Records shown
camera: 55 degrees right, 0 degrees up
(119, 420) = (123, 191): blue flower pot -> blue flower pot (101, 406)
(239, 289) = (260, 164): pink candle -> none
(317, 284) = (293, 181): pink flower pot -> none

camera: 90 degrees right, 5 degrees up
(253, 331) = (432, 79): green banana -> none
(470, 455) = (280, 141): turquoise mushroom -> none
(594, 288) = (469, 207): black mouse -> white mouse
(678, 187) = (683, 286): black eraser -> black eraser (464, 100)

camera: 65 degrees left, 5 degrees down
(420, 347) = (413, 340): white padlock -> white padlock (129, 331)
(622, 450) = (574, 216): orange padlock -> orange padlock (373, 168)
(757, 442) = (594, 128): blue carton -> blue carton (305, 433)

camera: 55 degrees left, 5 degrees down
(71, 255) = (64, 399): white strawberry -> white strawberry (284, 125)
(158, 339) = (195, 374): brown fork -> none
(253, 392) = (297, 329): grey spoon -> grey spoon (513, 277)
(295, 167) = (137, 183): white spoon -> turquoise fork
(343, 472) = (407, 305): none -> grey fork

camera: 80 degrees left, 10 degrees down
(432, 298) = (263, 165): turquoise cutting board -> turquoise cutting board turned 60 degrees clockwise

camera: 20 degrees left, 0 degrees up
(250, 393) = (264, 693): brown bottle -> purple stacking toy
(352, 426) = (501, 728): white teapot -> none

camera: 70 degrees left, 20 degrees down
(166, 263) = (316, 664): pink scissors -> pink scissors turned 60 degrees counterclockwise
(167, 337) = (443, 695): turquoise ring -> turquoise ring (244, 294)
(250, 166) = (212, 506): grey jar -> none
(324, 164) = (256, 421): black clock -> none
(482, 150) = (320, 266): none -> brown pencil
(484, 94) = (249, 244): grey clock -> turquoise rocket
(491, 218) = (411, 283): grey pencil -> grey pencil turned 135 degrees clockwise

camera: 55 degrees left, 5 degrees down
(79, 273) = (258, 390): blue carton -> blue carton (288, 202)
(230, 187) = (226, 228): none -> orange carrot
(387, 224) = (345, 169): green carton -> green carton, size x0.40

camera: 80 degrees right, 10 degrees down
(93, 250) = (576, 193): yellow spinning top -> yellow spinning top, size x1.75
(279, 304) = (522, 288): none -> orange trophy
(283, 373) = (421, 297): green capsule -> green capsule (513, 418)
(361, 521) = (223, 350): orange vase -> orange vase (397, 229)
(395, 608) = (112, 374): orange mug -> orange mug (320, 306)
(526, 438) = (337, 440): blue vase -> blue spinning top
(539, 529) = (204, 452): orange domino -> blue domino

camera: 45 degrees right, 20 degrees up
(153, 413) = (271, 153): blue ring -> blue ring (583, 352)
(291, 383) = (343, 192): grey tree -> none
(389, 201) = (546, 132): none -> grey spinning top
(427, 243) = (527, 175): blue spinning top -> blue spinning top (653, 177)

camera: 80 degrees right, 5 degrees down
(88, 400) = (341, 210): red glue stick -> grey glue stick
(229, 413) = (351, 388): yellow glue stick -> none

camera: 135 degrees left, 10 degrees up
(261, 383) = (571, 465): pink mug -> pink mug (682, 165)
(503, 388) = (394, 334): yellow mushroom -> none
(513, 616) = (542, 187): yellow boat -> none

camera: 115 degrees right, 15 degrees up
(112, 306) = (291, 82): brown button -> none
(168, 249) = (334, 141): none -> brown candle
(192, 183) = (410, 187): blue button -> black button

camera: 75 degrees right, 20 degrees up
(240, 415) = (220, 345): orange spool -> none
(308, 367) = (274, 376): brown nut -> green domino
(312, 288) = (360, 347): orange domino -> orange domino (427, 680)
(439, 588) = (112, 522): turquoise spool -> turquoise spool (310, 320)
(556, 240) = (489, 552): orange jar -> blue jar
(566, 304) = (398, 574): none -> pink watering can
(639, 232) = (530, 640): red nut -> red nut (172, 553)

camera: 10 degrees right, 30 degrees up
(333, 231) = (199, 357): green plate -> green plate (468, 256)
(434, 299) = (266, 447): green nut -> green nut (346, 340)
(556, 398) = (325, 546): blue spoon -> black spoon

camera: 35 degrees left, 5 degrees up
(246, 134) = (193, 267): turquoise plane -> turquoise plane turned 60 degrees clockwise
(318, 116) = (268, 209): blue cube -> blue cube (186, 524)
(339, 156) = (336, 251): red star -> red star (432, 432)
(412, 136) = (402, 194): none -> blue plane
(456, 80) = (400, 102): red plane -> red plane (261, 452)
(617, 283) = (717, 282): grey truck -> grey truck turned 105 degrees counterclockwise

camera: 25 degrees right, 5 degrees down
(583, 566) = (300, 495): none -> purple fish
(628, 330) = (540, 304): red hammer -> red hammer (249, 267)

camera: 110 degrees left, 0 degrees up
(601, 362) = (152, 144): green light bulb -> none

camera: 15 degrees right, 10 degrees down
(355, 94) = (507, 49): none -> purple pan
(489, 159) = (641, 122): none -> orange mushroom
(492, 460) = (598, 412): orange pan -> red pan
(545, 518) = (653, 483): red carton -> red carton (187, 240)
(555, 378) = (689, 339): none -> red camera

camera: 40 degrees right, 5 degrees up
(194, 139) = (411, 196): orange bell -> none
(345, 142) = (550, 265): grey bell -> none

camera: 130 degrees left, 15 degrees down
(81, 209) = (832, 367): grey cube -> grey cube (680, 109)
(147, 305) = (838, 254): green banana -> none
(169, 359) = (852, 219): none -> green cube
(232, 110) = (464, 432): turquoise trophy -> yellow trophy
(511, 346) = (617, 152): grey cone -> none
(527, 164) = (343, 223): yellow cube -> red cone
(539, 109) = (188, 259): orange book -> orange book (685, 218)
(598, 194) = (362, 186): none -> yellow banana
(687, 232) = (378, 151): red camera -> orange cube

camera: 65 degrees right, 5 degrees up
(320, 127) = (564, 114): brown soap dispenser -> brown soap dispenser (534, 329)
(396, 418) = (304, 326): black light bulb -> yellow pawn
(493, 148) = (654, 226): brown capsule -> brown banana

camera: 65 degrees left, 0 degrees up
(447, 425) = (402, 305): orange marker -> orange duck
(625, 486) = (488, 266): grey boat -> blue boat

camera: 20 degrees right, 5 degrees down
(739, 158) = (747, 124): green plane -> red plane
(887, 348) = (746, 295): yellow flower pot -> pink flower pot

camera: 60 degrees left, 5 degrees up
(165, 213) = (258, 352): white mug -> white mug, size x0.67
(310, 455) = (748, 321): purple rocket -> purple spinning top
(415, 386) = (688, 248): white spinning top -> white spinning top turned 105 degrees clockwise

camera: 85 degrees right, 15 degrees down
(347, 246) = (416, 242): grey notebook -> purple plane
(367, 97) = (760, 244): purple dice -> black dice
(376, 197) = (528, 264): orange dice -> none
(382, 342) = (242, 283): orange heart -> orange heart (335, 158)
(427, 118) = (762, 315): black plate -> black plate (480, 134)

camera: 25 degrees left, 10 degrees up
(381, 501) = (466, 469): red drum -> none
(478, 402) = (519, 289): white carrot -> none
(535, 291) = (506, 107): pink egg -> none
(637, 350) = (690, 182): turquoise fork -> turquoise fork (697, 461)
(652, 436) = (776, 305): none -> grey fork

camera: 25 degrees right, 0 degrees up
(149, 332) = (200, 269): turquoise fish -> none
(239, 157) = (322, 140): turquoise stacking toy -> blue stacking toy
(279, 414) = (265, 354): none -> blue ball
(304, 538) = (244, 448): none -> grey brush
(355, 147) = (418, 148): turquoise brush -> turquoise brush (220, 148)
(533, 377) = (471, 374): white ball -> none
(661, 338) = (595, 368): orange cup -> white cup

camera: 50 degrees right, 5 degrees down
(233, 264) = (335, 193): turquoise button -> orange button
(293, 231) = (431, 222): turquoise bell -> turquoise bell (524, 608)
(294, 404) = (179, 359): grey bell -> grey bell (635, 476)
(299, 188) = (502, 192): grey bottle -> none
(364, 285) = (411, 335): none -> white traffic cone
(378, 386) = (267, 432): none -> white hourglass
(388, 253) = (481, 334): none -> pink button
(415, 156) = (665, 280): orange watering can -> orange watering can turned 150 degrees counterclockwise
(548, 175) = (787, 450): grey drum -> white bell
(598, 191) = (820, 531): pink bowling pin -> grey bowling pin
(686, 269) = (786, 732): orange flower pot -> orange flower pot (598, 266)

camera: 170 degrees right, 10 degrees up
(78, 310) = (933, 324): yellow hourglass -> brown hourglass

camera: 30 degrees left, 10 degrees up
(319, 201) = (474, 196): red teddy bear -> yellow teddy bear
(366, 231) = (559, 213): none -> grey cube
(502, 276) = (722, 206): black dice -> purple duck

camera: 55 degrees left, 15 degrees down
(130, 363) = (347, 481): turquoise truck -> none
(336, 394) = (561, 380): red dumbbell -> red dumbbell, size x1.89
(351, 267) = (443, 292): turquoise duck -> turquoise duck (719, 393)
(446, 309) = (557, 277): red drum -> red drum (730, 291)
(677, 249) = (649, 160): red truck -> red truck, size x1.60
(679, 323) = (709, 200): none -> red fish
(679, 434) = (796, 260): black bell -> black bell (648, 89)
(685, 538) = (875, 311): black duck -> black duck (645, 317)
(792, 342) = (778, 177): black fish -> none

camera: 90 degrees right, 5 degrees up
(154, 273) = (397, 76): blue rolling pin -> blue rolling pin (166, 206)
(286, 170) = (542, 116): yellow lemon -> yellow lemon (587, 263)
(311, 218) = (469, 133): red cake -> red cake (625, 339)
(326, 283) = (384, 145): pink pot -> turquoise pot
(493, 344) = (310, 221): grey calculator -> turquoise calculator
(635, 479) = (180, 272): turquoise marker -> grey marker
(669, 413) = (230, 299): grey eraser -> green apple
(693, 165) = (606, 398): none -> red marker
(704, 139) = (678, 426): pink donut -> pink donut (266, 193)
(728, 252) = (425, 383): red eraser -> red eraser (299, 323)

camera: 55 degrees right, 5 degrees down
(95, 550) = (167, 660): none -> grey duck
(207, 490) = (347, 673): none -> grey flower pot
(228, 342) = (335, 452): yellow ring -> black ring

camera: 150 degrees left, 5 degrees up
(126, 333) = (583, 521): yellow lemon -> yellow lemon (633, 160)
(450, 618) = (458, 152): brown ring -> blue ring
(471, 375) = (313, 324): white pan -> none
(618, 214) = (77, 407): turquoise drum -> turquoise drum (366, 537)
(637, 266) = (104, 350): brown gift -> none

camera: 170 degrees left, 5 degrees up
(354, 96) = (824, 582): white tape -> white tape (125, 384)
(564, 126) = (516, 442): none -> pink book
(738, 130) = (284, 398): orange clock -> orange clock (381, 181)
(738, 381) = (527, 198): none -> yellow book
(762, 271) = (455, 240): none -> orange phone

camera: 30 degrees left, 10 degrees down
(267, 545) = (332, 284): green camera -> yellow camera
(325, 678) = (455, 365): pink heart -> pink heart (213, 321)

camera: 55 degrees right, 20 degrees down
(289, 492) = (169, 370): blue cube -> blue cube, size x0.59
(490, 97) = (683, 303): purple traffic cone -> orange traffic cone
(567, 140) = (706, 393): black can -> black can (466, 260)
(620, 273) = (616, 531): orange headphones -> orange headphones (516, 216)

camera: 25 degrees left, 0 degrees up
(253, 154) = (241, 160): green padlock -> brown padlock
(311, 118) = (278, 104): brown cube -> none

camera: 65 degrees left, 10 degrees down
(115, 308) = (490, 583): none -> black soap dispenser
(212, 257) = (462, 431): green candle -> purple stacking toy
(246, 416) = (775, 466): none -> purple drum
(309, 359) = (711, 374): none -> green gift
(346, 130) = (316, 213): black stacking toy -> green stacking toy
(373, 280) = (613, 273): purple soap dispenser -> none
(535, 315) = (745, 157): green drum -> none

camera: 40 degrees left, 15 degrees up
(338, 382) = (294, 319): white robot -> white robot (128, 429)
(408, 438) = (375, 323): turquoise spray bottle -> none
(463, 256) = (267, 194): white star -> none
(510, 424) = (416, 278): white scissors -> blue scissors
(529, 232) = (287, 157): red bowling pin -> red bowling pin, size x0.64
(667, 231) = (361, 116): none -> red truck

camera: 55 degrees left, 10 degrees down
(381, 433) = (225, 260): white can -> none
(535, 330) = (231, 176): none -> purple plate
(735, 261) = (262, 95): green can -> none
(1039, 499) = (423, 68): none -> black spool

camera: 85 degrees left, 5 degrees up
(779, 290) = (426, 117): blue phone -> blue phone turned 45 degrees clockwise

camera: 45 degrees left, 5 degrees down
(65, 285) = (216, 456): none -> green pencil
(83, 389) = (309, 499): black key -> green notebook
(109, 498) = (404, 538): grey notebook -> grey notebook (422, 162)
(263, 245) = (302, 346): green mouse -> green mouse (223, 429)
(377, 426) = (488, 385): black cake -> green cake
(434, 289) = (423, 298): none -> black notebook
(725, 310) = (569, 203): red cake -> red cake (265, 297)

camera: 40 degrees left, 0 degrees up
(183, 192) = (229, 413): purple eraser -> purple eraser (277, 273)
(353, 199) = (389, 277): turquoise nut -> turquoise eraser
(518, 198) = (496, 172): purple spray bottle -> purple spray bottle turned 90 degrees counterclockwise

Task objective
Look for the string "watering" in the records, and copy every line where it is found.

Exercise solution
(566, 304) = (398, 574): none -> pink watering can
(415, 156) = (665, 280): orange watering can -> orange watering can turned 150 degrees counterclockwise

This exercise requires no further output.